### Work request
The reply should consist solely of the lines from the one with "domino piece/yellow [422, 454]" through the final line of the listing, copied exactly, with no pictures.

### Data for this task

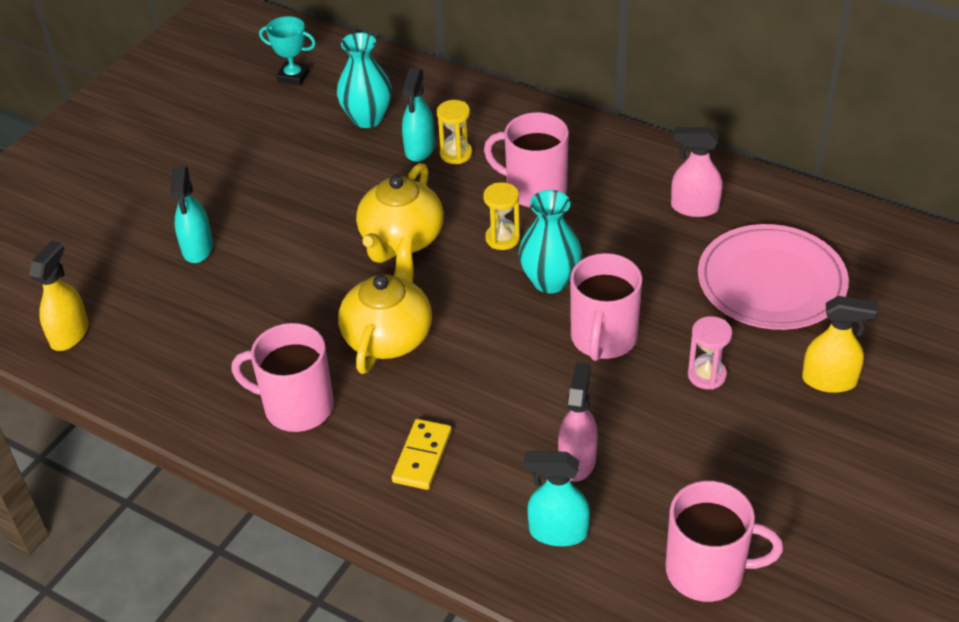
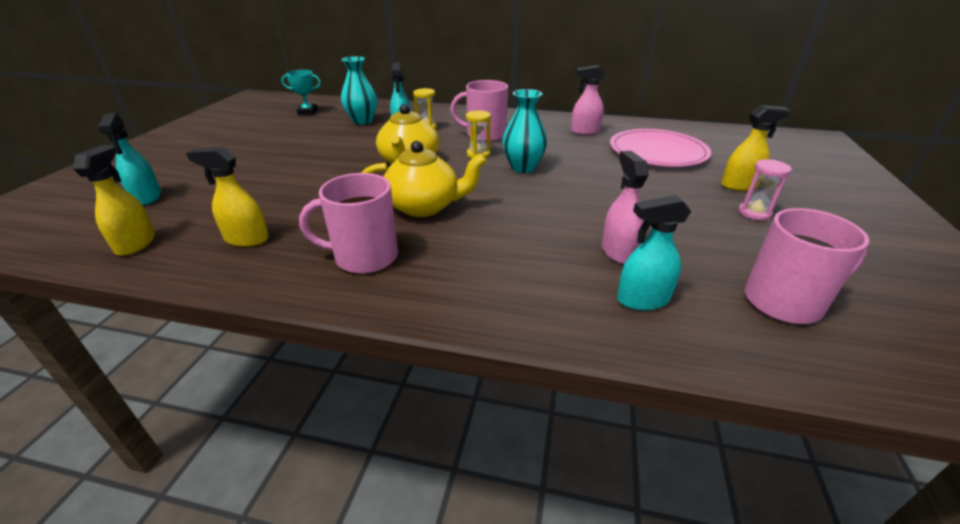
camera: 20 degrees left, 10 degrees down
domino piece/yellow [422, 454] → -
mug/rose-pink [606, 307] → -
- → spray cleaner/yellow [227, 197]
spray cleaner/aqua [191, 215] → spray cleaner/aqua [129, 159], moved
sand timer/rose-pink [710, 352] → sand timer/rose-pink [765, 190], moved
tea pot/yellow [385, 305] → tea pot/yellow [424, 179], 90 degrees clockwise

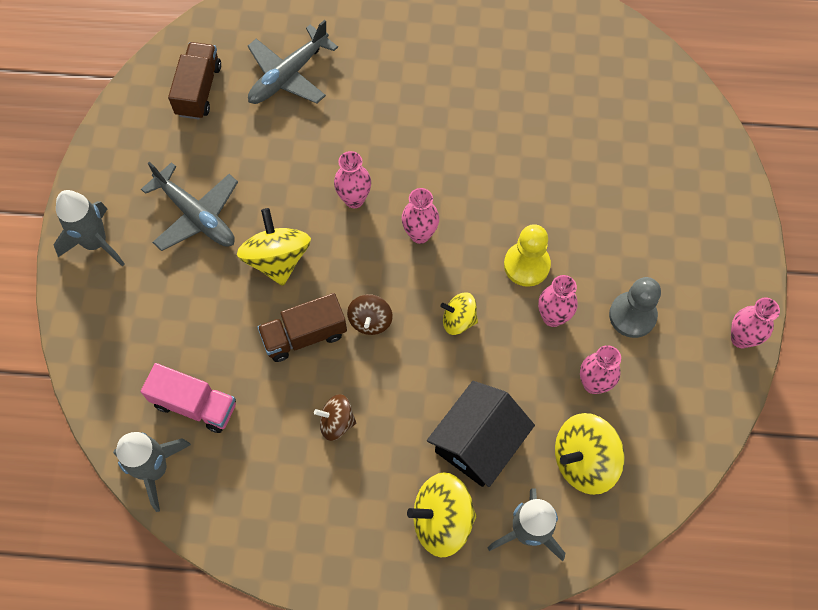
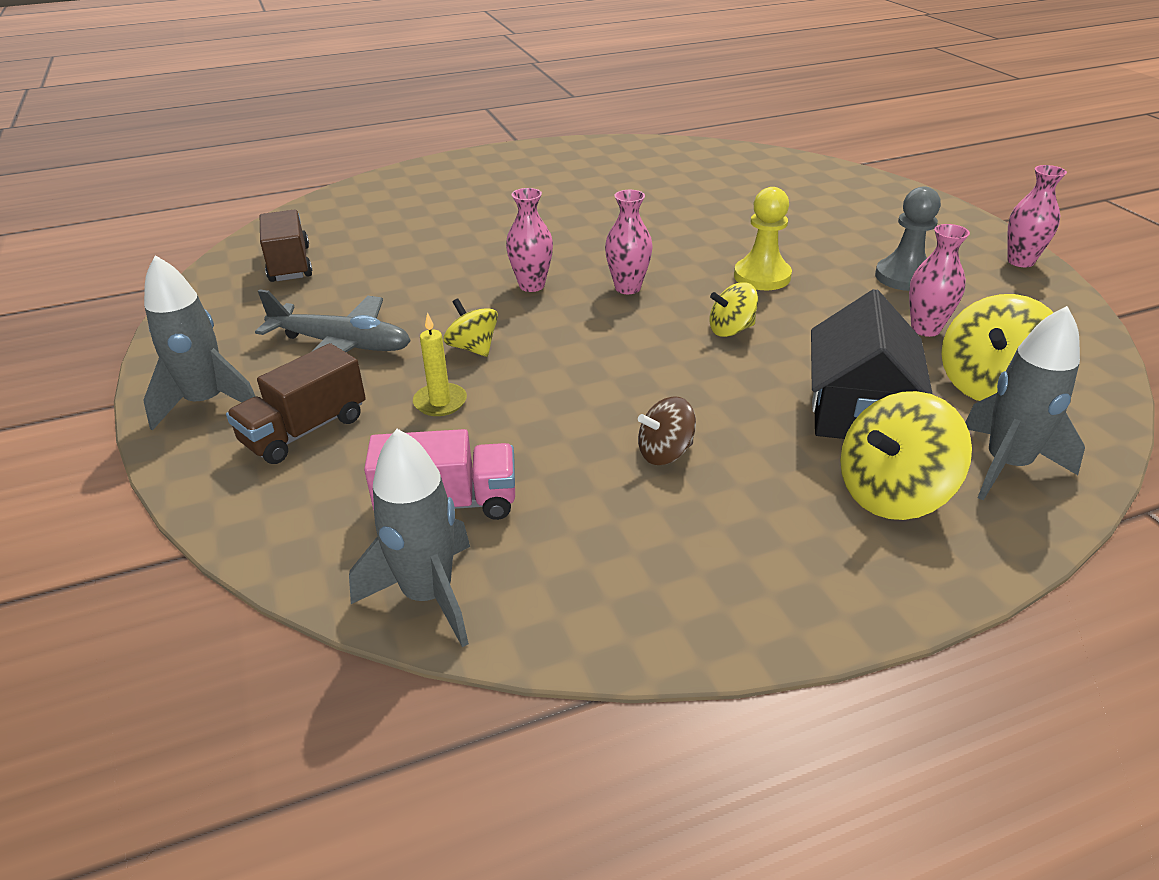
camera: 25 degrees left, 30 degrees down
toy plane/ash-grey [293, 62] → -
whirligig/russet [370, 314] → -
flower vase/rose-pink [558, 301] → -
- → candle/yellow [440, 364]
toy truck/russet [302, 327] → toy truck/russet [296, 403], moved
whirligig/yellow [274, 247] → whirligig/yellow [470, 327], x0.60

### Exercise response
domino piece/yellow [422, 454] → -
mug/rose-pink [606, 307] → -
- → spray cleaner/yellow [227, 197]
spray cleaner/aqua [191, 215] → spray cleaner/aqua [129, 159], moved
sand timer/rose-pink [710, 352] → sand timer/rose-pink [765, 190], moved
tea pot/yellow [385, 305] → tea pot/yellow [424, 179], 90 degrees clockwise

camera: 25 degrees left, 30 degrees down
toy plane/ash-grey [293, 62] → -
whirligig/russet [370, 314] → -
flower vase/rose-pink [558, 301] → -
- → candle/yellow [440, 364]
toy truck/russet [302, 327] → toy truck/russet [296, 403], moved
whirligig/yellow [274, 247] → whirligig/yellow [470, 327], x0.60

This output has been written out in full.